Data START
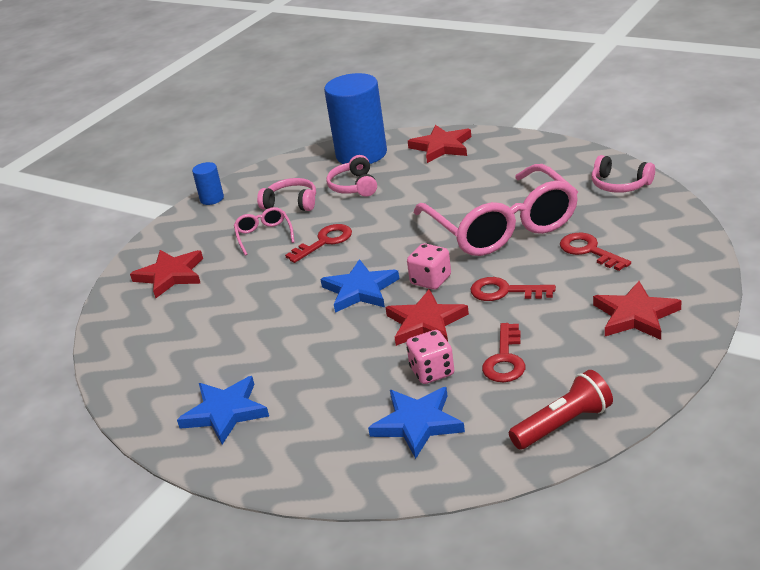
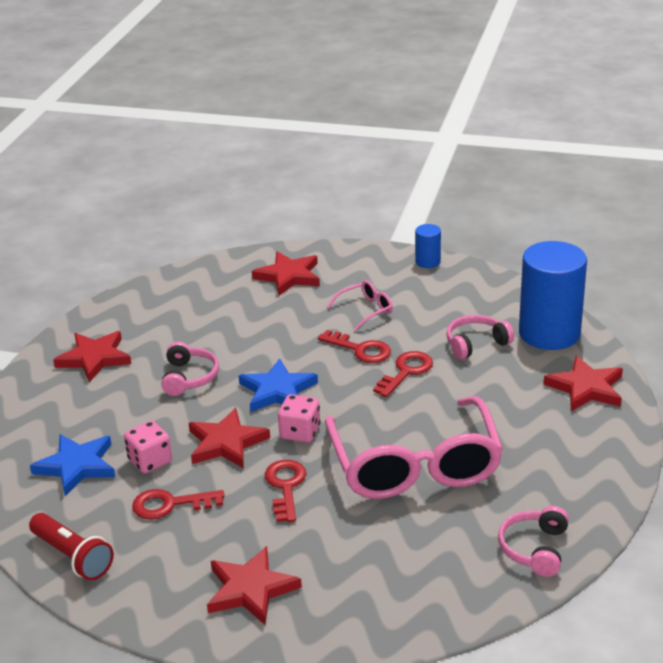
camera: 70 degrees right, 0 degrees up
(225, 412) = (94, 358): blue star -> red star
(291, 203) = (430, 311): pink headphones -> pink headphones (189, 377)
(501, 226) = (414, 464): pink glasses -> pink glasses turned 60 degrees counterclockwise
(589, 251) = (374, 539): red key -> red key (406, 372)

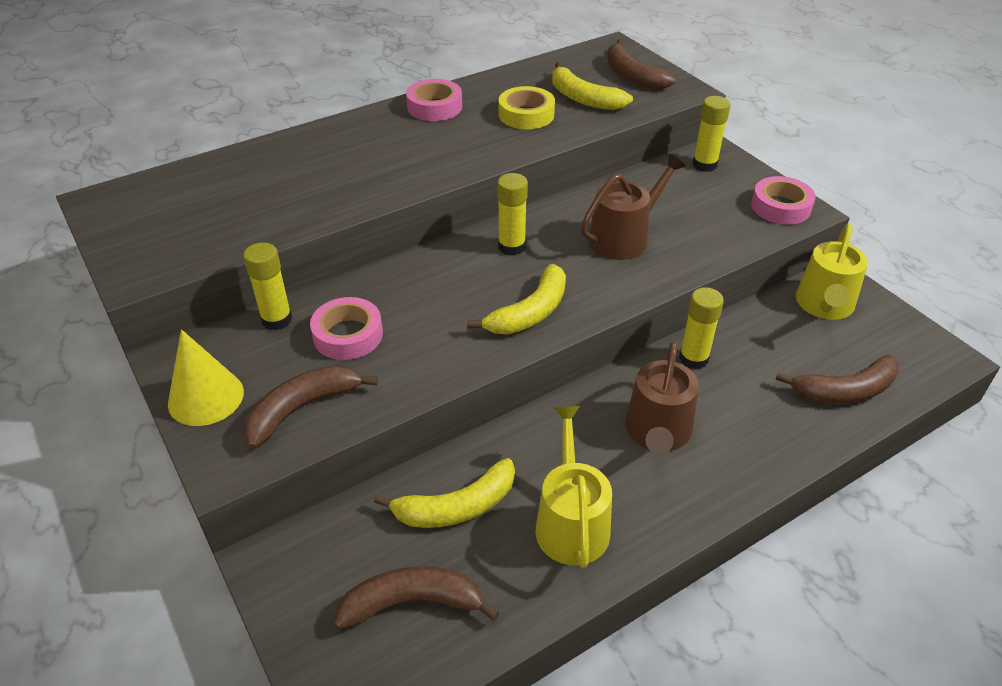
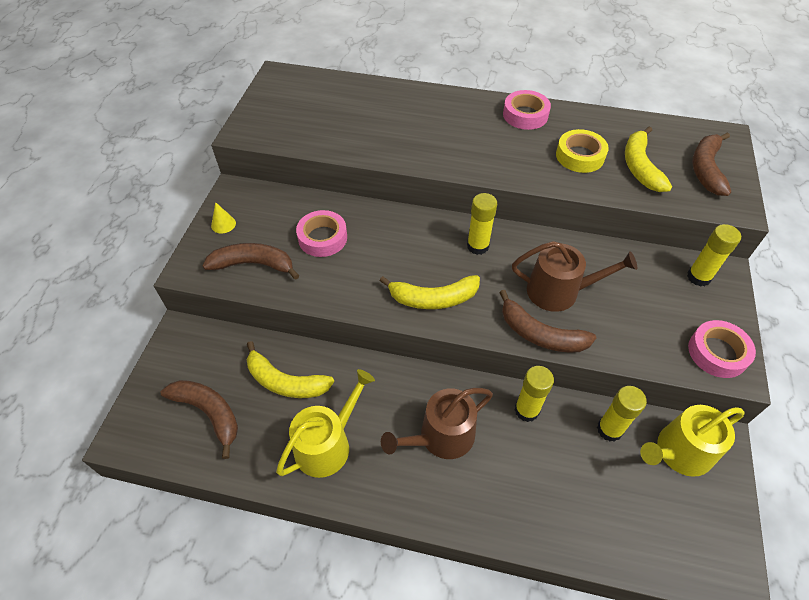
camera: 45 degrees right, 10 degrees up
(206, 397) = (223, 224): yellow cone -> yellow cone, size x0.51
(276, 319) = (301, 203): yellow glue stick -> yellow glue stick (609, 429)
(845, 391) = (606, 524): brown banana -> brown banana (540, 334)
Data END
* [What to work on]: The lines to copy begin at the one containing "(501, 226) = (414, 464): pink" and end at the last line of the records. Set down exactly those lines and no others, both ends included, and omit all pictures.

* [Task answer]:
(501, 226) = (414, 464): pink glasses -> pink glasses turned 60 degrees counterclockwise
(589, 251) = (374, 539): red key -> red key (406, 372)

camera: 45 degrees right, 10 degrees up
(206, 397) = (223, 224): yellow cone -> yellow cone, size x0.51
(276, 319) = (301, 203): yellow glue stick -> yellow glue stick (609, 429)
(845, 391) = (606, 524): brown banana -> brown banana (540, 334)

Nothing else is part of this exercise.